WORK INSTRUCTIONS: Repeat the stretch of entries below from the line with "camera: 165 degrees left, 20 degrees down" through the line with "camera: 120 degrees right, 5 degrees up". Include both ends and add nothing.

DATA FOR THIS TASK:
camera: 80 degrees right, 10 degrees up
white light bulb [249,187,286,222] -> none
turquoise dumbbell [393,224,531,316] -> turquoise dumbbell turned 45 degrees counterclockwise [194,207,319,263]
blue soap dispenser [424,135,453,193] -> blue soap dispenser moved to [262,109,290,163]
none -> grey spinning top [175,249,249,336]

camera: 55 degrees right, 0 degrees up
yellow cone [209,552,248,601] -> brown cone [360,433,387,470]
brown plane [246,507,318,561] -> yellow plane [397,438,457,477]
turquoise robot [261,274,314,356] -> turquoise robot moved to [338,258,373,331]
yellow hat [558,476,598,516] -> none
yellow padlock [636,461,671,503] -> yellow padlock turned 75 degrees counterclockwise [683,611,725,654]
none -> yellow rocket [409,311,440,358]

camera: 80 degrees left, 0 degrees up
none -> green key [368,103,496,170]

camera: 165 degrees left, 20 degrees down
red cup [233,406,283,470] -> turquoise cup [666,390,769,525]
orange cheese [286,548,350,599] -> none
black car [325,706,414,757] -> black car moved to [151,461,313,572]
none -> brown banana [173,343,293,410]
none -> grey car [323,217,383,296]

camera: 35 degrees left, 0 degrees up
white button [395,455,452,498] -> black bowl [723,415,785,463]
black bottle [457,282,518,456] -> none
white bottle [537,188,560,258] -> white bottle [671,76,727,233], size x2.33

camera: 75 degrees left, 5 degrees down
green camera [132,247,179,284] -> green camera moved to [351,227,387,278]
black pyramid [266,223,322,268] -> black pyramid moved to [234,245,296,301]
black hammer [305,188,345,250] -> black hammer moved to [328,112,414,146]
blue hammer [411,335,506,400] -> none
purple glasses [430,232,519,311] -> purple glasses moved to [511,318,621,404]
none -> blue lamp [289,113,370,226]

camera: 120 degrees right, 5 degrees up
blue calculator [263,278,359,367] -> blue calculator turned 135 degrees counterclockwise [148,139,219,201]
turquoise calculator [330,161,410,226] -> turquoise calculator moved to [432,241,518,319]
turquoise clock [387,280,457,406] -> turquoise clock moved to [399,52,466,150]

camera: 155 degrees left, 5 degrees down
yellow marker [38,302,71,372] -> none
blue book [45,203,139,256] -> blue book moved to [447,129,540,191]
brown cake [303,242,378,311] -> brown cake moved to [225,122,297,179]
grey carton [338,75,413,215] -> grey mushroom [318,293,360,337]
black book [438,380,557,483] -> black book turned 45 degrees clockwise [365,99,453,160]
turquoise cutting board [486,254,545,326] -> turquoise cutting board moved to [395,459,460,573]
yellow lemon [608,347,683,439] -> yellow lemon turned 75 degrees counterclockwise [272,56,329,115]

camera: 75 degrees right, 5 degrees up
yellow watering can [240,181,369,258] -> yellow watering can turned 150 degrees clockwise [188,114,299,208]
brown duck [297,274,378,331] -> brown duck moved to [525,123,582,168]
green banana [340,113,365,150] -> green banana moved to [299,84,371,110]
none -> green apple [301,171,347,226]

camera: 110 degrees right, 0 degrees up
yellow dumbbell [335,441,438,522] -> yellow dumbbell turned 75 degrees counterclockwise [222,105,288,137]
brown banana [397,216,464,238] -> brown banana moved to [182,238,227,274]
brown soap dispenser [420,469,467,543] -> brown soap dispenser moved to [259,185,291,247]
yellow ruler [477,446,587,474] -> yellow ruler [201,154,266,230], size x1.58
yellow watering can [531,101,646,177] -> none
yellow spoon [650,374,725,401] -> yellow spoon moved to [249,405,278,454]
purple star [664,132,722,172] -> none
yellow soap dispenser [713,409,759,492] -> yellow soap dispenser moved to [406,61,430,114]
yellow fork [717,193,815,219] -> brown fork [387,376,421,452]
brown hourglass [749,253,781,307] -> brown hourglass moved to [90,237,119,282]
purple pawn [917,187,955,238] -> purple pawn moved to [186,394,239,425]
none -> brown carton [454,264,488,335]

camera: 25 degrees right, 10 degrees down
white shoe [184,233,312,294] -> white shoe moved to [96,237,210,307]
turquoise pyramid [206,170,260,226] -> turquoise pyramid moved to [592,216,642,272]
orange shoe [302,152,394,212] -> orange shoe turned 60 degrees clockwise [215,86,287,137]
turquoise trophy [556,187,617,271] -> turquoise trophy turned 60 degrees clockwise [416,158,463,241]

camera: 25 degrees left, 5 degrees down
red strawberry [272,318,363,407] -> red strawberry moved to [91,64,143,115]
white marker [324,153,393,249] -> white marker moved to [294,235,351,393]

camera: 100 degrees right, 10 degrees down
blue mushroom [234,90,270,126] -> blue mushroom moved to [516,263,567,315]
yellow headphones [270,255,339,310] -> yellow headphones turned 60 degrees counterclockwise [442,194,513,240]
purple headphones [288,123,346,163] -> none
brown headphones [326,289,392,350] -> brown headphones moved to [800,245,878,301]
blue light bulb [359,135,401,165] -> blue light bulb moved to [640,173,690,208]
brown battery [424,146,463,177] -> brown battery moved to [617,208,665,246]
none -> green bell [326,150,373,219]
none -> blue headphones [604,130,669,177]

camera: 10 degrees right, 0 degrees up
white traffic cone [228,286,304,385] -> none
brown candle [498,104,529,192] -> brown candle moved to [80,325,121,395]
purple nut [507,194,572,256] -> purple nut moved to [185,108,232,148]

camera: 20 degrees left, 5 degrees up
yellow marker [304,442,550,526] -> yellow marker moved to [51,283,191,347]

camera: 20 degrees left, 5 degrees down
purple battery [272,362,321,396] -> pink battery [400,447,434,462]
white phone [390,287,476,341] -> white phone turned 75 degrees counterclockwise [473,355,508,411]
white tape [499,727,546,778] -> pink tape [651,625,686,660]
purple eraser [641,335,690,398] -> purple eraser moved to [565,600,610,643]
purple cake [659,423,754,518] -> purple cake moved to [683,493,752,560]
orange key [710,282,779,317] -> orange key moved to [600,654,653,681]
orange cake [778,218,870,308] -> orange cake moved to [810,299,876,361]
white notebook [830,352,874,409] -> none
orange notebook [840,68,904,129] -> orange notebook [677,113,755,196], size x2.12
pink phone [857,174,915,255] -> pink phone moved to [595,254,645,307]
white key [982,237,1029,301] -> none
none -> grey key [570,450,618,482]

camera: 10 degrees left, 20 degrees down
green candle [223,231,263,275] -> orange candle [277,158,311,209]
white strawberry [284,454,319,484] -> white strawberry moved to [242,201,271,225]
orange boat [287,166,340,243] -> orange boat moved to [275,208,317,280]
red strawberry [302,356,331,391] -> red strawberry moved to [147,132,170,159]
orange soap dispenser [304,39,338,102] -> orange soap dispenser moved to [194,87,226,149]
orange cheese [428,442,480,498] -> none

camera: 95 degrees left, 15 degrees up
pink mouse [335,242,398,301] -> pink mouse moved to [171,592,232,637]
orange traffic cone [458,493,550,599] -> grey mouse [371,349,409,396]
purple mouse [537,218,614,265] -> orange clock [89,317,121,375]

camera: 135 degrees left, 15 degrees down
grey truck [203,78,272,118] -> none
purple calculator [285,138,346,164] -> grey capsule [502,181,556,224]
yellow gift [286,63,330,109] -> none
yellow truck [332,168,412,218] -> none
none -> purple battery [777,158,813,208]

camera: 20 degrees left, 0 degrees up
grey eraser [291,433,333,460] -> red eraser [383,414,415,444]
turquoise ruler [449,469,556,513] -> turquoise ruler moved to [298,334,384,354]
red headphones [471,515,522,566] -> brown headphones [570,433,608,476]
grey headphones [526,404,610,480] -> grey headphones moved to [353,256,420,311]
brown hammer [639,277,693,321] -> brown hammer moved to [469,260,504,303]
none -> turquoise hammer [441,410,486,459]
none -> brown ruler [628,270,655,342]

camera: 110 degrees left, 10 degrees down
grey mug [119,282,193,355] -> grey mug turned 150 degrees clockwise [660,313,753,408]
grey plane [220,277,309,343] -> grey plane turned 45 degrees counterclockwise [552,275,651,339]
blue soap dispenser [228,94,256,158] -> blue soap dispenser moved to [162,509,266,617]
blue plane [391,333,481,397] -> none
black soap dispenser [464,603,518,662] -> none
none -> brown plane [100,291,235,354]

TASK OUTPUT:
camera: 165 degrees left, 20 degrees down
red cup [233,406,283,470] -> turquoise cup [666,390,769,525]
orange cheese [286,548,350,599] -> none
black car [325,706,414,757] -> black car moved to [151,461,313,572]
none -> brown banana [173,343,293,410]
none -> grey car [323,217,383,296]

camera: 35 degrees left, 0 degrees up
white button [395,455,452,498] -> black bowl [723,415,785,463]
black bottle [457,282,518,456] -> none
white bottle [537,188,560,258] -> white bottle [671,76,727,233], size x2.33

camera: 75 degrees left, 5 degrees down
green camera [132,247,179,284] -> green camera moved to [351,227,387,278]
black pyramid [266,223,322,268] -> black pyramid moved to [234,245,296,301]
black hammer [305,188,345,250] -> black hammer moved to [328,112,414,146]
blue hammer [411,335,506,400] -> none
purple glasses [430,232,519,311] -> purple glasses moved to [511,318,621,404]
none -> blue lamp [289,113,370,226]

camera: 120 degrees right, 5 degrees up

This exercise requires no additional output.